:: SUPPLIED DATA ::

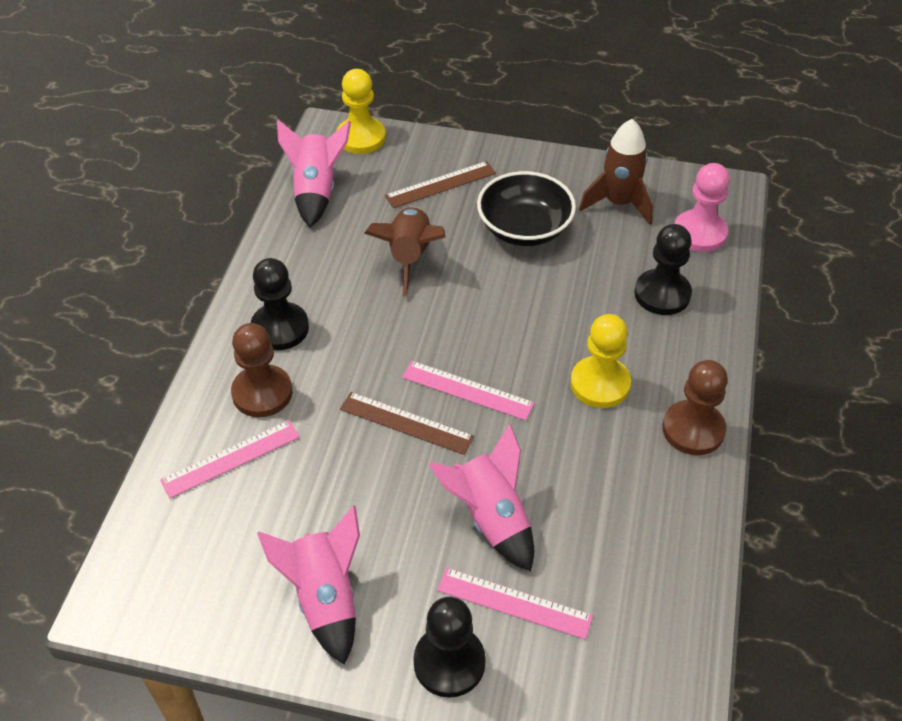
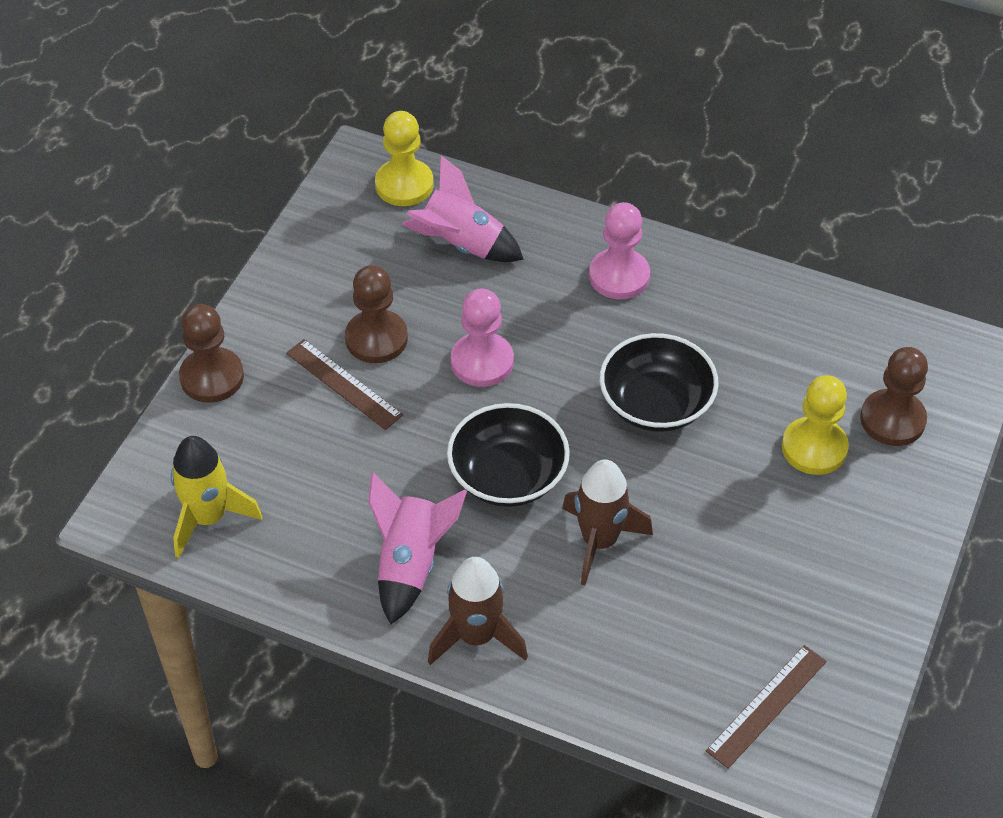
black bowl: 1 -> 2
black pawn: 3 -> 0
brown pawn: 2 -> 3
pink pawn: 1 -> 2
pink rocket: 3 -> 2
pink ruler: 3 -> 0
yellow rocket: 0 -> 1

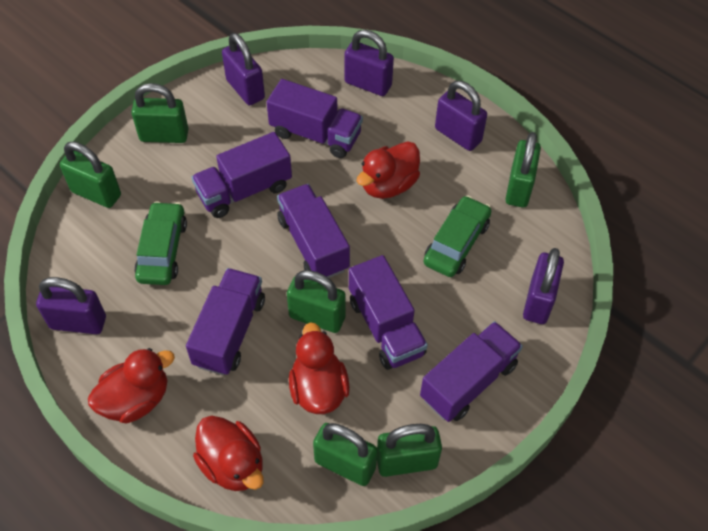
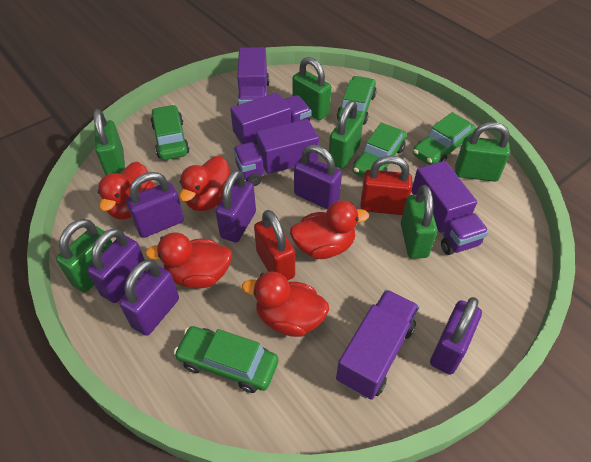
green car: 2 -> 5
purple padlock: 5 -> 6
purple truck: 6 -> 5
red duck: 4 -> 5
red padlock: 0 -> 2

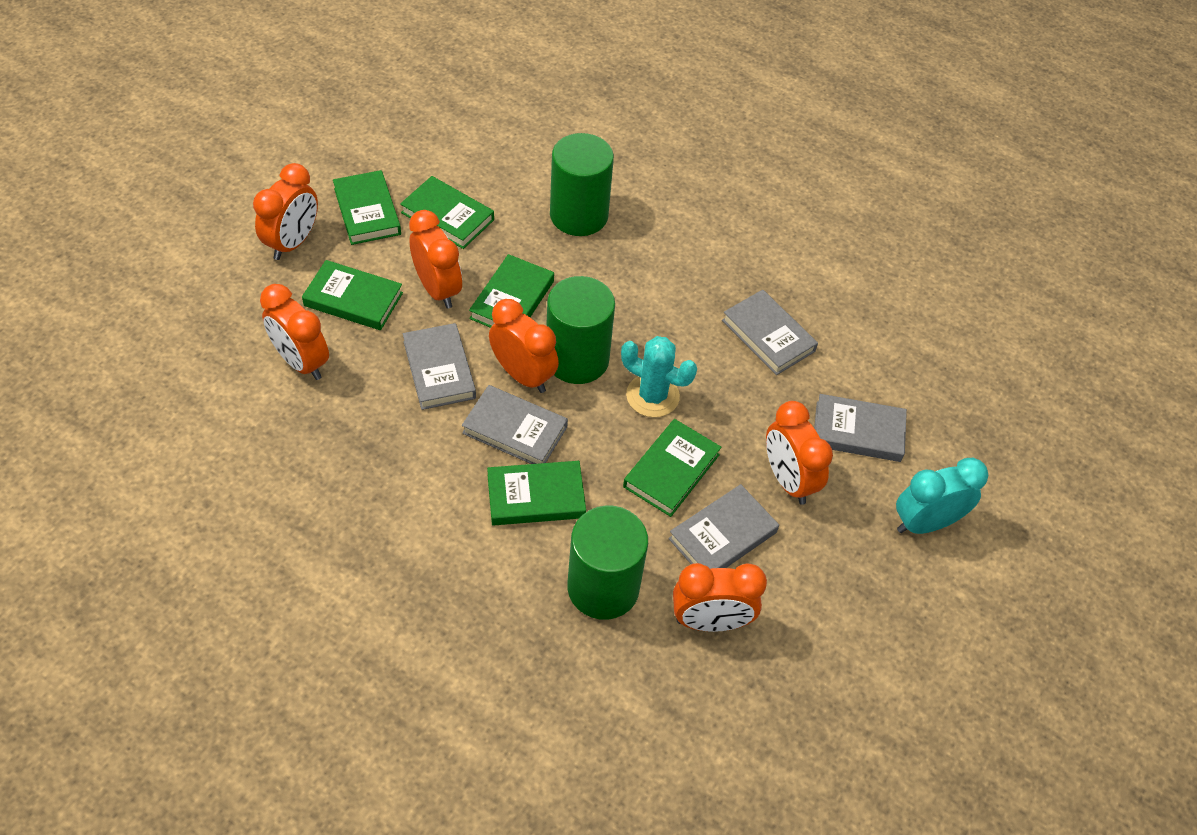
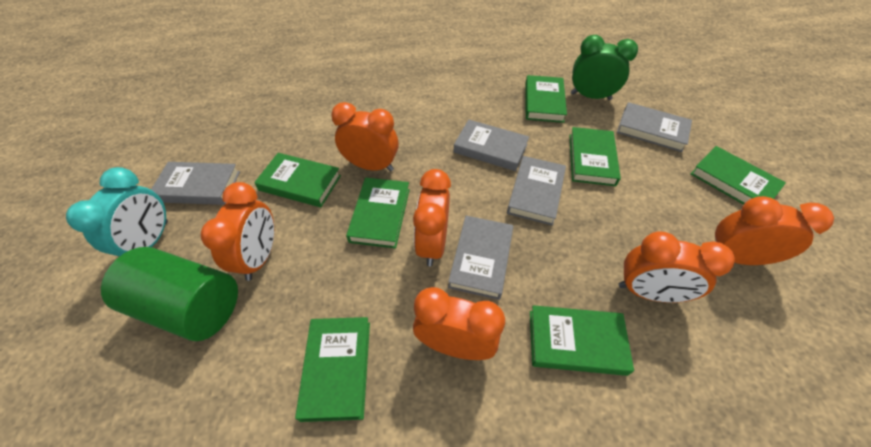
green book: 6 -> 7
green clock: 0 -> 1
green cylinder: 3 -> 1
turquoise cactus: 1 -> 0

:::

WHAT TO PRODUCE
Only the lines from the one holding "green book: 6 -> 7" through the end of the records should appear in the answer, each repeated exactly.

EXERCISE ANSWER
green book: 6 -> 7
green clock: 0 -> 1
green cylinder: 3 -> 1
turquoise cactus: 1 -> 0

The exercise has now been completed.